*Problem statement*
After locating the line with "(160, 281) = (564, 246): blue" in the records below, print it and every line after it exactly.

══════

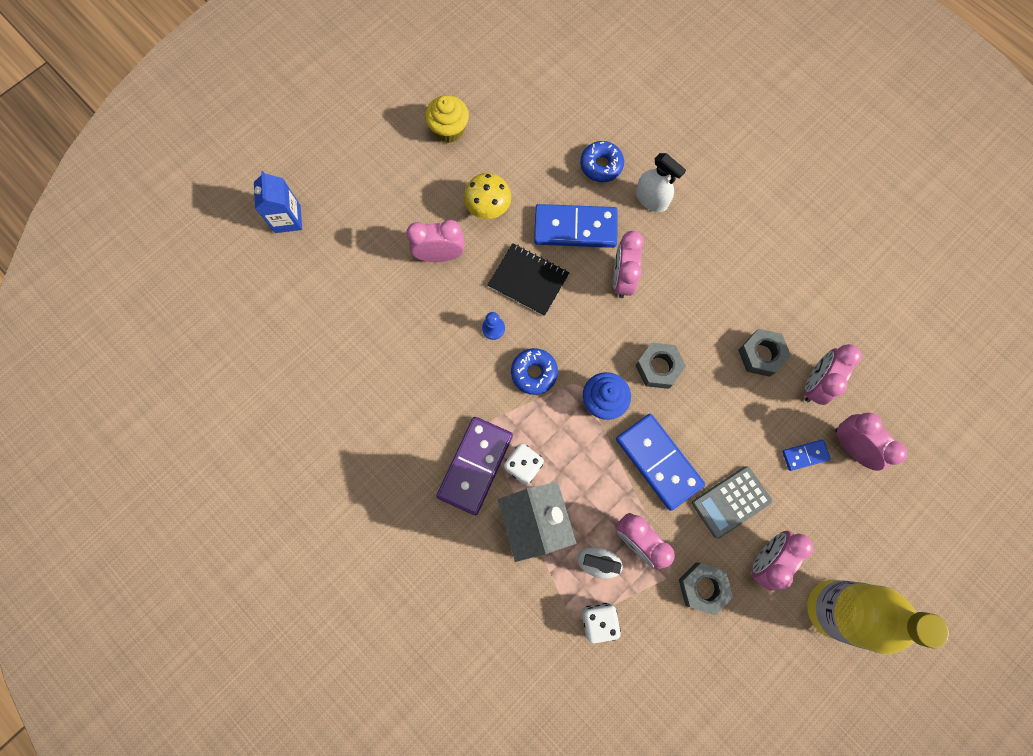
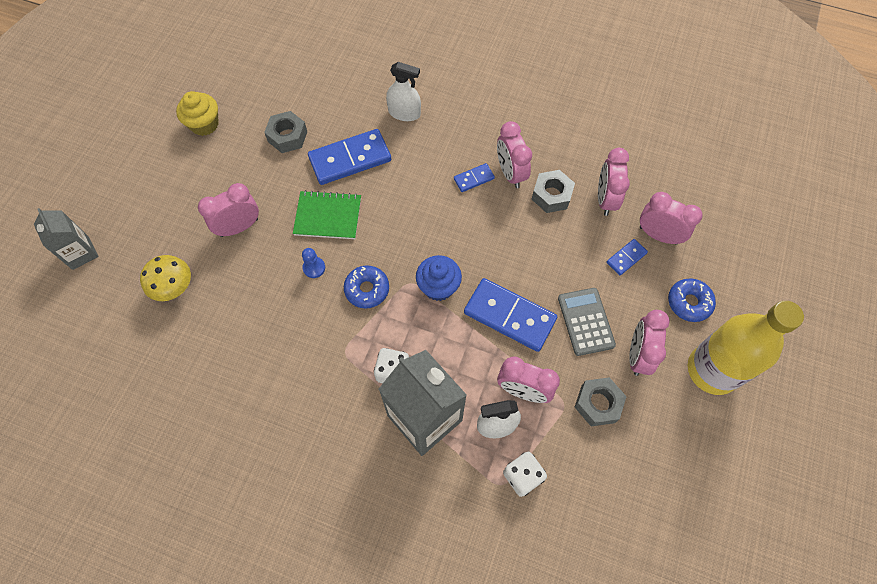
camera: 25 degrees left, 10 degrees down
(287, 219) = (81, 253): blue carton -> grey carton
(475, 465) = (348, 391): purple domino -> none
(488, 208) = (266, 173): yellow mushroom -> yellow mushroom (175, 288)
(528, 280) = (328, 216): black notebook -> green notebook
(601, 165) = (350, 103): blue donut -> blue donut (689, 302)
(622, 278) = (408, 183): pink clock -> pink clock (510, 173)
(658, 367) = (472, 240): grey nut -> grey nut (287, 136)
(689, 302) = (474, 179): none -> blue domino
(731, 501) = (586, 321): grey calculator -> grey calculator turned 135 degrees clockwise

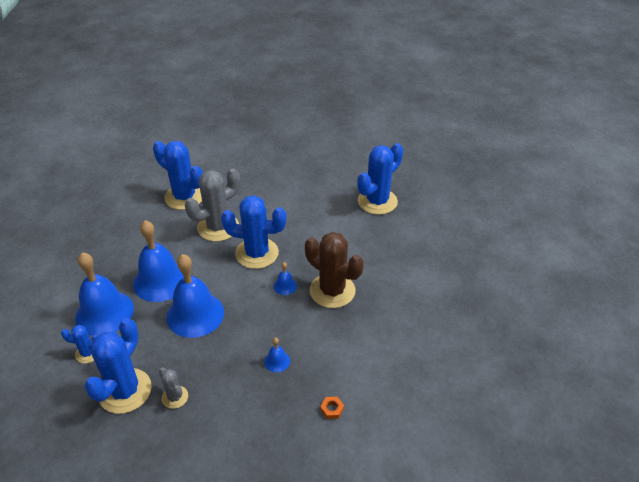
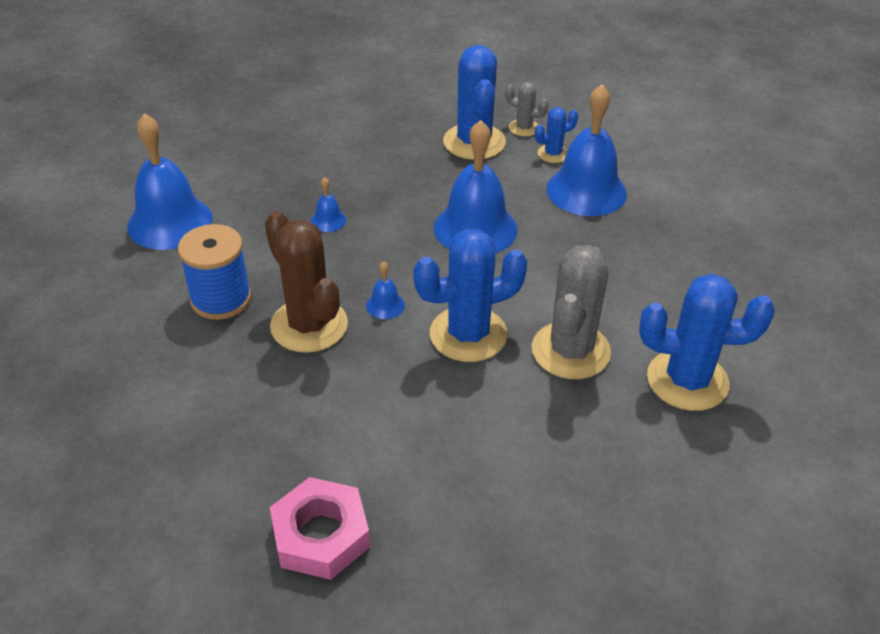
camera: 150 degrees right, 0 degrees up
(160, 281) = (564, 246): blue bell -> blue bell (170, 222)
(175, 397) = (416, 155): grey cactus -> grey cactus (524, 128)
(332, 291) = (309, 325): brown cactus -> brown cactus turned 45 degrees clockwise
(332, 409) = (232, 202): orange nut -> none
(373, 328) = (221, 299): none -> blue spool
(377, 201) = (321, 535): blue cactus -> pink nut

══════

*Solution*
(160, 281) = (564, 246): blue bell -> blue bell (170, 222)
(175, 397) = (416, 155): grey cactus -> grey cactus (524, 128)
(332, 291) = (309, 325): brown cactus -> brown cactus turned 45 degrees clockwise
(332, 409) = (232, 202): orange nut -> none
(373, 328) = (221, 299): none -> blue spool
(377, 201) = (321, 535): blue cactus -> pink nut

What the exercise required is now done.